Which lines below contain the string "numericTimeSignature"? Locate each one and copy it out in full.

┌──

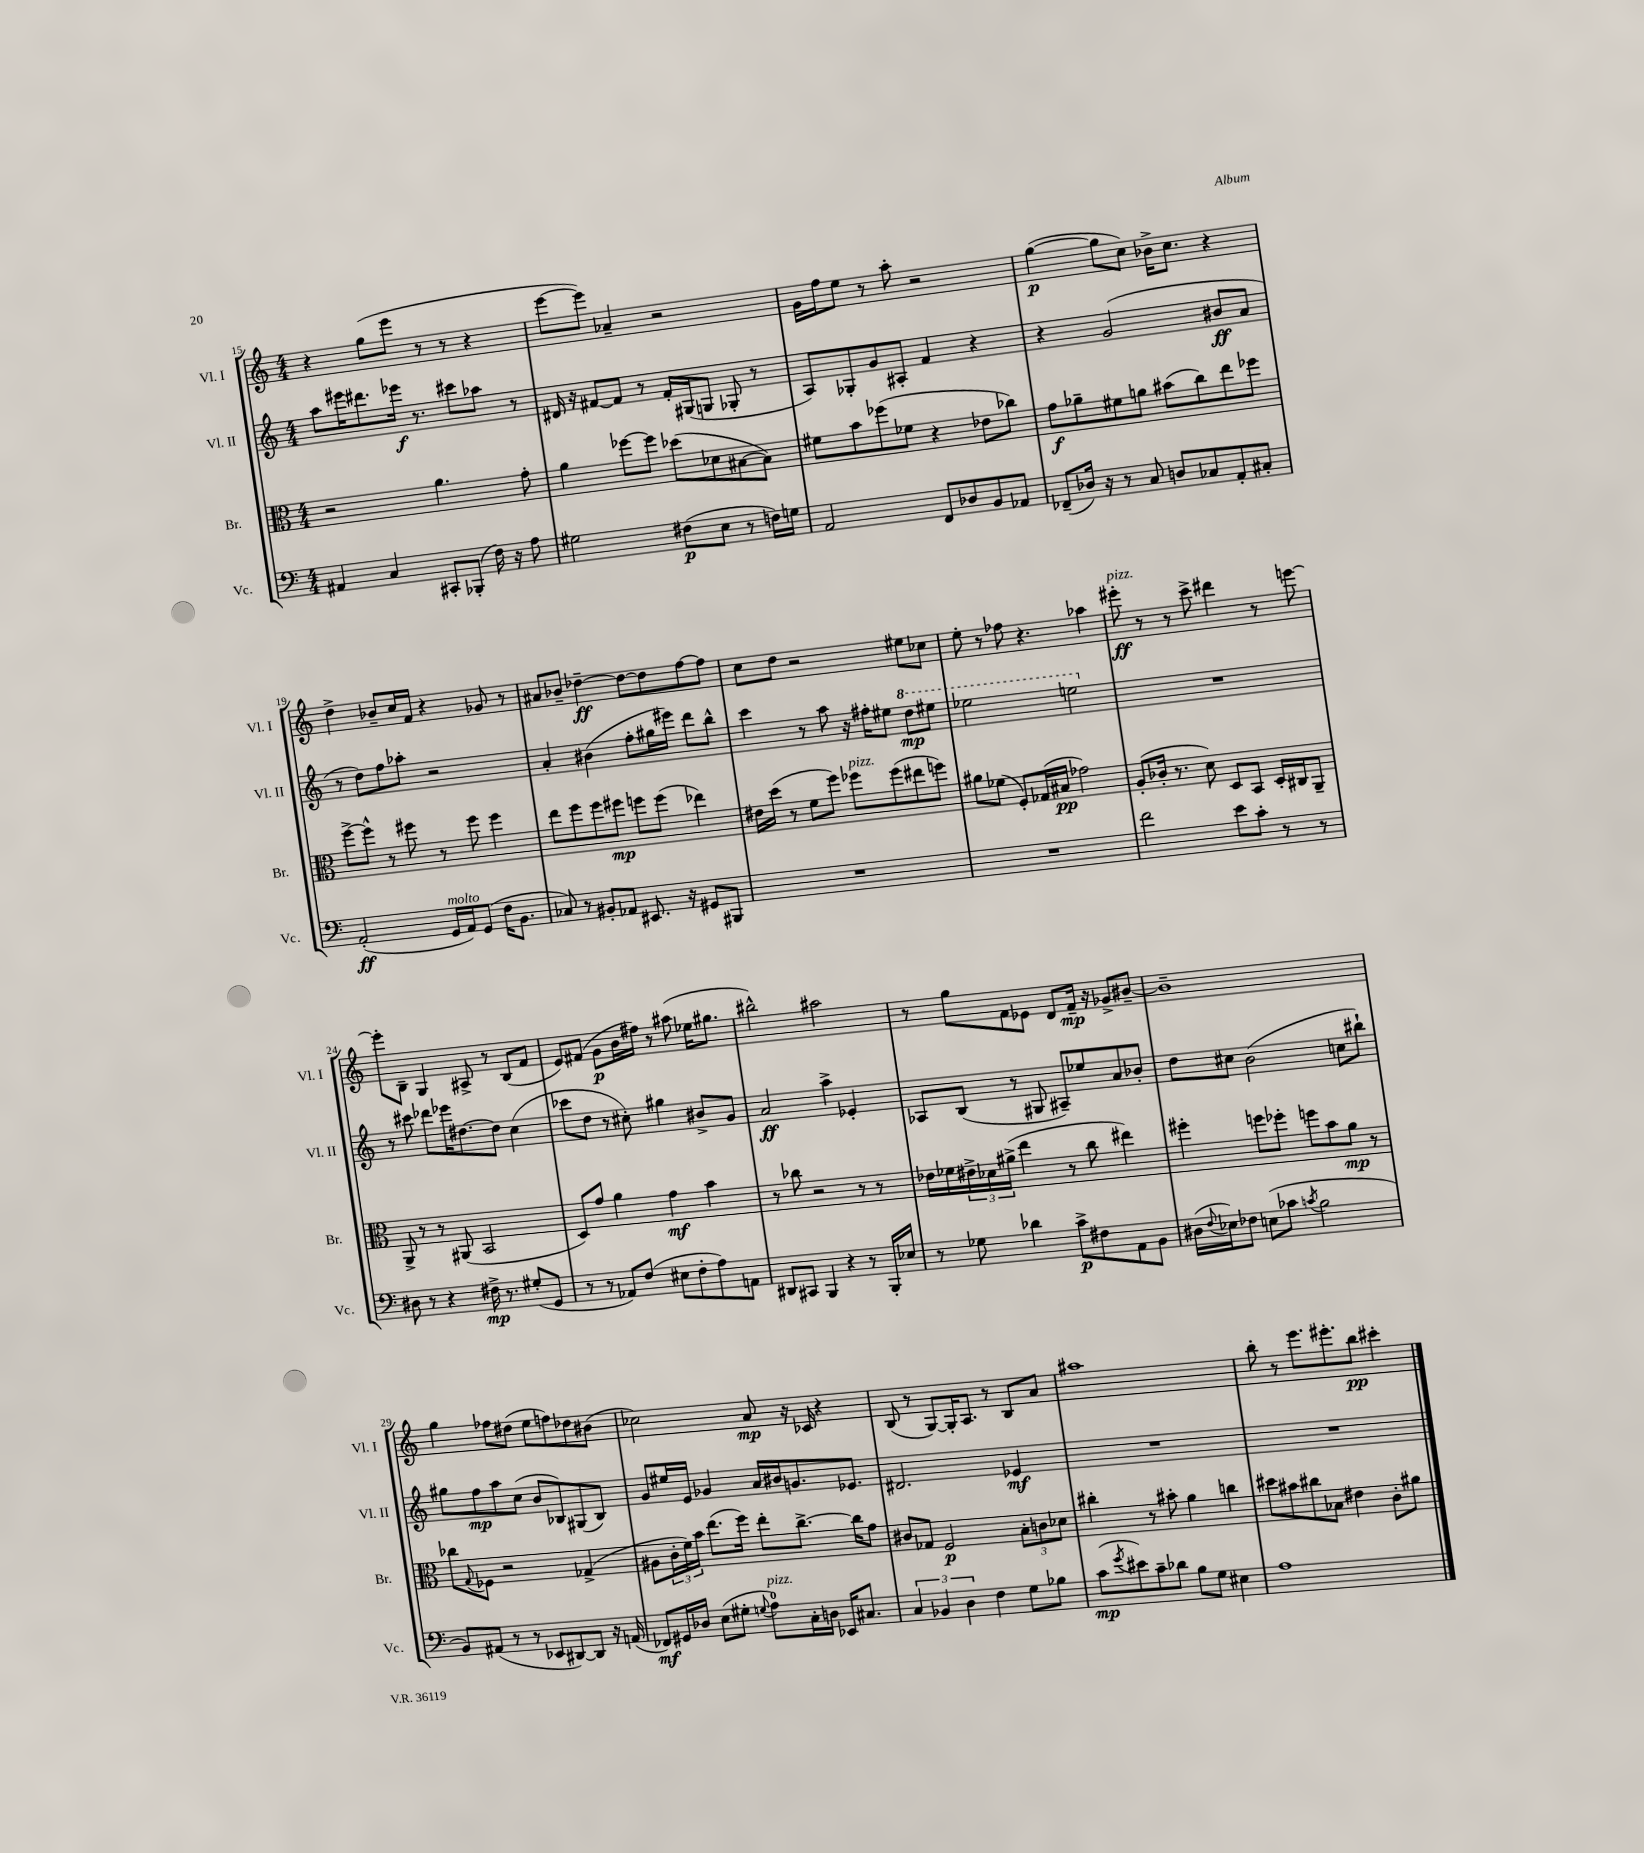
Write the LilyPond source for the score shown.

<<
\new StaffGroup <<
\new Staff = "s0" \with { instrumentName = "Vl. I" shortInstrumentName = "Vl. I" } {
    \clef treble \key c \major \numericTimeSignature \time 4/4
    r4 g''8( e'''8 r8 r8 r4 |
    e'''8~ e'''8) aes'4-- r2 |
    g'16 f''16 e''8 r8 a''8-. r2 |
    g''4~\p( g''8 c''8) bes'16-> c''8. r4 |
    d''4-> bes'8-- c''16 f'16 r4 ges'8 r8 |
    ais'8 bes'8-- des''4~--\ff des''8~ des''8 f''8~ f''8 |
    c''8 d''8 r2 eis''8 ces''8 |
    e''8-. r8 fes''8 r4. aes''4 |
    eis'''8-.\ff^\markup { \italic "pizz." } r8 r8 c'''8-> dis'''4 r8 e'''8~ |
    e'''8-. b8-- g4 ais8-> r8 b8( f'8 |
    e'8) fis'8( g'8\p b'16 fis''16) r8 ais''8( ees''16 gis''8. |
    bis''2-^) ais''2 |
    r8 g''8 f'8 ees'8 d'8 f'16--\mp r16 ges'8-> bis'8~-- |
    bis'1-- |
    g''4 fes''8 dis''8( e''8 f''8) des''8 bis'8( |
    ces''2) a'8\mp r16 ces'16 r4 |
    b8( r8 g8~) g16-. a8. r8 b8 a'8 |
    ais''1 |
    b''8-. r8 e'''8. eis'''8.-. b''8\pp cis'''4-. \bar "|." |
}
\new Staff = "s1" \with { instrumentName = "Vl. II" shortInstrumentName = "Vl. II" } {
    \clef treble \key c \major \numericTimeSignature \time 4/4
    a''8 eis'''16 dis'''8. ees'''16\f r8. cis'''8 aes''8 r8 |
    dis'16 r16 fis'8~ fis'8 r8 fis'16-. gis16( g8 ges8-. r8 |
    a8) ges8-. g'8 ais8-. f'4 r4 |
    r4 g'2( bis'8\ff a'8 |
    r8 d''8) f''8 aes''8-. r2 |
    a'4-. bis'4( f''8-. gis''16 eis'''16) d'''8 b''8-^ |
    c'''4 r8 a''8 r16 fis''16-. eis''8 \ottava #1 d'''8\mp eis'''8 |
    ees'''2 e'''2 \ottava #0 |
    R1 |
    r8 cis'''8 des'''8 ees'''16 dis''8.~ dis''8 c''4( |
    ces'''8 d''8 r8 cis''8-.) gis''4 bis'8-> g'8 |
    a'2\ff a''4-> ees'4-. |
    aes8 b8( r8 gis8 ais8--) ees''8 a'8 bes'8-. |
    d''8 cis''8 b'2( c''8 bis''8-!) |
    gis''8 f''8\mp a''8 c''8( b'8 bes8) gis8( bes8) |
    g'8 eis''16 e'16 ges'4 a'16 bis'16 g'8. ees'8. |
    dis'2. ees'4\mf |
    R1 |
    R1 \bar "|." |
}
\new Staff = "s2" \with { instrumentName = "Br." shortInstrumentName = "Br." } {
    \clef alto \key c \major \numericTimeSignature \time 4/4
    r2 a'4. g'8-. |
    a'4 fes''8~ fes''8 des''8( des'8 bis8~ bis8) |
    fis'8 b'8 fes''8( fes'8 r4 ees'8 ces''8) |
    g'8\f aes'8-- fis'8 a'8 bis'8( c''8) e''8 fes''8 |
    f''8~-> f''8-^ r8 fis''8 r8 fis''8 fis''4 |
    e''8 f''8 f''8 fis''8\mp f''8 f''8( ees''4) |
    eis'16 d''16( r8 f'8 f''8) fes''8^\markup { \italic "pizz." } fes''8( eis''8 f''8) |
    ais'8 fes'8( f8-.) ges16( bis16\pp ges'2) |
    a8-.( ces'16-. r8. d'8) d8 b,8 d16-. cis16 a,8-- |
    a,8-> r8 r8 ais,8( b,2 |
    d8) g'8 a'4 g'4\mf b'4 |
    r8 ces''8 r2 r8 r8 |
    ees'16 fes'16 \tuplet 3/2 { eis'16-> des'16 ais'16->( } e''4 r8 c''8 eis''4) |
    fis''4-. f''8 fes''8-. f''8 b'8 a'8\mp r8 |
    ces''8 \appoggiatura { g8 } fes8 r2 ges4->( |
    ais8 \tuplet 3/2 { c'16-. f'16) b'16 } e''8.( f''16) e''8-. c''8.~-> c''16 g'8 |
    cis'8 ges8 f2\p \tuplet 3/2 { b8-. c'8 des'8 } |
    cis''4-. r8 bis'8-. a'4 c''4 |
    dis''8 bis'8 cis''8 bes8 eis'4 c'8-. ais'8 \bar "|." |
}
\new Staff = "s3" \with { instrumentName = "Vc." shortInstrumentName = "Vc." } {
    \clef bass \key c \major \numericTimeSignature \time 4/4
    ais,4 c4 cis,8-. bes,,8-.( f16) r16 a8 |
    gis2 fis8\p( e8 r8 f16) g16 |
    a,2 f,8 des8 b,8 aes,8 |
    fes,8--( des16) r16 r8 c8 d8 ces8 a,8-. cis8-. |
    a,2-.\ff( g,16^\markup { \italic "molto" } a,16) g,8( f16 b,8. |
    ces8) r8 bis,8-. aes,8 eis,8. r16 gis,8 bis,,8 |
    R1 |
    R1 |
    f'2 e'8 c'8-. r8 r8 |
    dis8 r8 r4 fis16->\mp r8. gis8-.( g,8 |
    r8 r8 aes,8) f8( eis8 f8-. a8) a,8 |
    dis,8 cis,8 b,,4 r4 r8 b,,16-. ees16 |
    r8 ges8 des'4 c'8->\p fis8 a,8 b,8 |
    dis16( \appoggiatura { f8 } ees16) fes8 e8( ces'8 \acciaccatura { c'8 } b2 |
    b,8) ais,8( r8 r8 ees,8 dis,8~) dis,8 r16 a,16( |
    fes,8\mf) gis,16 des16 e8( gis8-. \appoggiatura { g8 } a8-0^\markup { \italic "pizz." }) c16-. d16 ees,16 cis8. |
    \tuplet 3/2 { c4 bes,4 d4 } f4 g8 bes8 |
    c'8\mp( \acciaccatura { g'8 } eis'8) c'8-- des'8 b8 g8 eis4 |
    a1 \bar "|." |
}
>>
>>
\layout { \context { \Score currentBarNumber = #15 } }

└──

Exercise result
    \clef treble \key c \major \numericTimeSignature \time 4/4
    \clef treble \key c \major \numericTimeSignature \time 4/4
    \clef alto \key c \major \numericTimeSignature \time 4/4
    \clef bass \key c \major \numericTimeSignature \time 4/4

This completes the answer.